# Work task
Filter the entries down to the lines holding "moved", then copy those lines.
------ Recorded information
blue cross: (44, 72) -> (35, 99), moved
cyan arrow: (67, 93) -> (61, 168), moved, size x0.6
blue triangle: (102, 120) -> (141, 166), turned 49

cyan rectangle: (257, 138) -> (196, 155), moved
------------
------ Recorded information
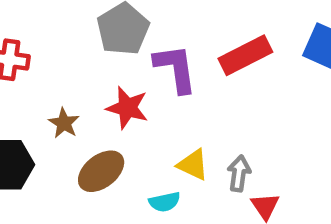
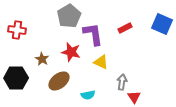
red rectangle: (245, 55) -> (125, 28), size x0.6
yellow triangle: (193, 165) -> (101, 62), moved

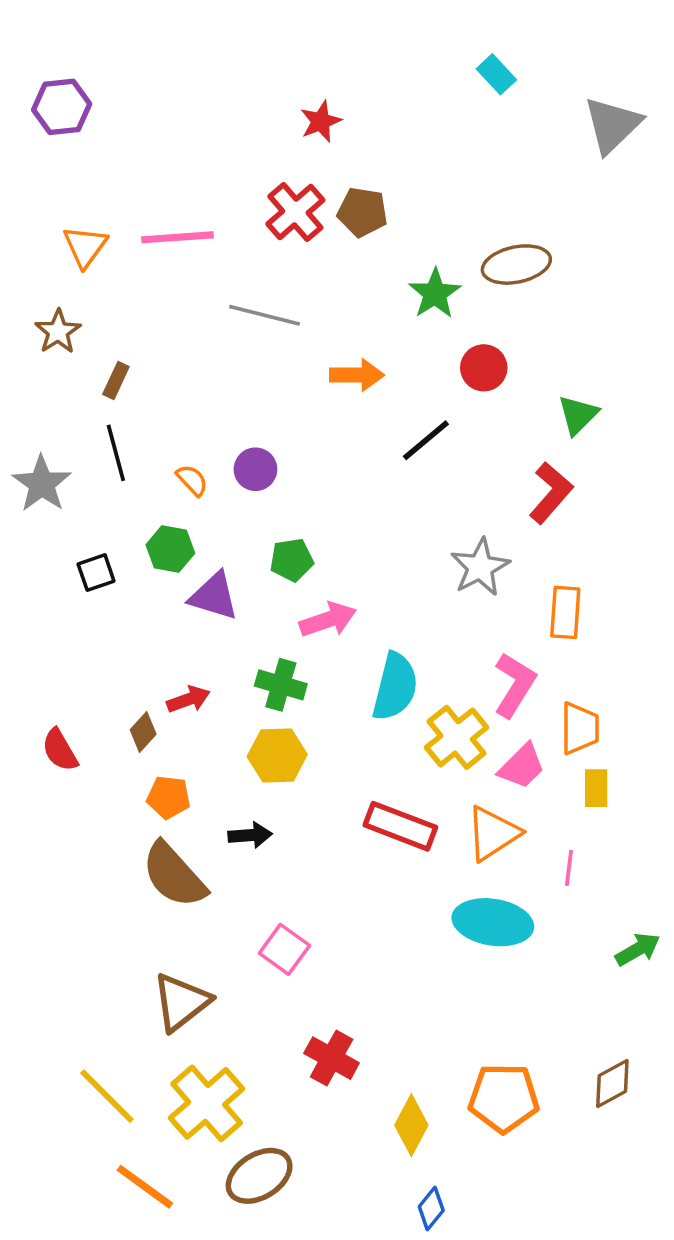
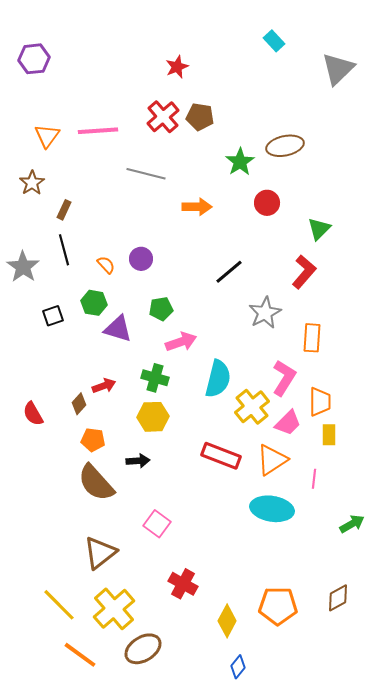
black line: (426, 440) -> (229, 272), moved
------------
------ Recorded information
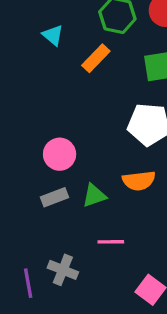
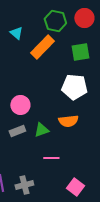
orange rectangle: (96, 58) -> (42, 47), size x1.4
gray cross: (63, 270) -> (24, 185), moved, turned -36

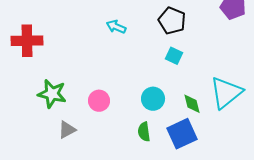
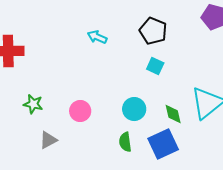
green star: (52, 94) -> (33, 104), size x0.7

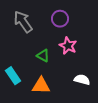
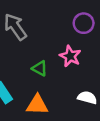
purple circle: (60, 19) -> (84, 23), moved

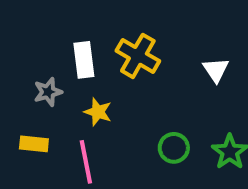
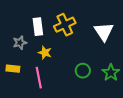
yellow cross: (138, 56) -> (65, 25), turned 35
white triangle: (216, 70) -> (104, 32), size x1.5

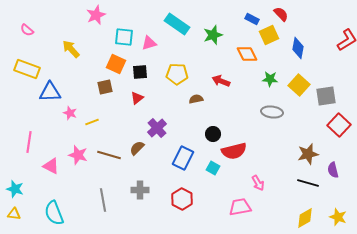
------------
# Solved exercise
blue cross: (44, 72) -> (35, 99), moved
cyan arrow: (67, 93) -> (61, 168), moved, size x0.6
cyan rectangle: (257, 138) -> (196, 155), moved
yellow triangle: (193, 165) -> (101, 62), moved
black line: (426, 440) -> (229, 272), moved
gray cross: (63, 270) -> (24, 185), moved, turned -36
purple circle: (60, 19) -> (84, 23), moved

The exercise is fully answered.